- [What to work on]:
Rewrite the rows from the first one down to the row with "Week14 [933, 32]", changing "Lightweight" to "Featherweight" and leaving everything else the same.

- [Records supplied]:
━━━━━━━━━━━━━━━━

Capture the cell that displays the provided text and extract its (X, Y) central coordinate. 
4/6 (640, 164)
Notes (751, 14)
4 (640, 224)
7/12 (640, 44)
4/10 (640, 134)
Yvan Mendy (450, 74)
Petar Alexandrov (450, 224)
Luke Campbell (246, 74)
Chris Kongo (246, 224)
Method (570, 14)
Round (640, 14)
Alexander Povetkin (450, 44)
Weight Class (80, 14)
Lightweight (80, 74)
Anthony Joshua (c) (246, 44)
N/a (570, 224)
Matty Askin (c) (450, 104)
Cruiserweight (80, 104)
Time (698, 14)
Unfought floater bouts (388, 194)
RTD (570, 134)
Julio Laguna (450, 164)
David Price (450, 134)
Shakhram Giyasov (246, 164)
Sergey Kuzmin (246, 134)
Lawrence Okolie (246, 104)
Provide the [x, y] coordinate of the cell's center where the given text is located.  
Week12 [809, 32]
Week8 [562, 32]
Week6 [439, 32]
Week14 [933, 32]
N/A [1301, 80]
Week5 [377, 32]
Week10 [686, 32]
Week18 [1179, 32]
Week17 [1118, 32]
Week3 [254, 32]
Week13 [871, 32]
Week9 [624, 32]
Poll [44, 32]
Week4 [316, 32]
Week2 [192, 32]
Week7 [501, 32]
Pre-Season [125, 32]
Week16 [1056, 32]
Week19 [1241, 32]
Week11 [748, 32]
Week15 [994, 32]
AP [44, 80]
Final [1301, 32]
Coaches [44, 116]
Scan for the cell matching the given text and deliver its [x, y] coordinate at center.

━━━━━━━━━━━━━━━━

- [Problem solution]:
Capture the cell that displays the provided text and extract its (X, Y) central coordinate. 
4/6 (640, 164)
Notes (751, 14)
4 (640, 224)
7/12 (640, 44)
4/10 (640, 134)
Yvan Mendy (450, 74)
Petar Alexandrov (450, 224)
Luke Campbell (246, 74)
Chris Kongo (246, 224)
Method (570, 14)
Round (640, 14)
Alexander Povetkin (450, 44)
Weight Class (80, 14)
Featherweight (80, 74)
Anthony Joshua (c) (246, 44)
N/a (570, 224)
Matty Askin (c) (450, 104)
Cruiserweight (80, 104)
Time (698, 14)
Unfought floater bouts (388, 194)
RTD (570, 134)
Julio Laguna (450, 164)
David Price (450, 134)
Shakhram Giyasov (246, 164)
Sergey Kuzmin (246, 134)
Lawrence Okolie (246, 104)
Provide the [x, y] coordinate of the cell's center where the given text is located.  
Week12 [809, 32]
Week8 [562, 32]
Week6 [439, 32]
Week14 [933, 32]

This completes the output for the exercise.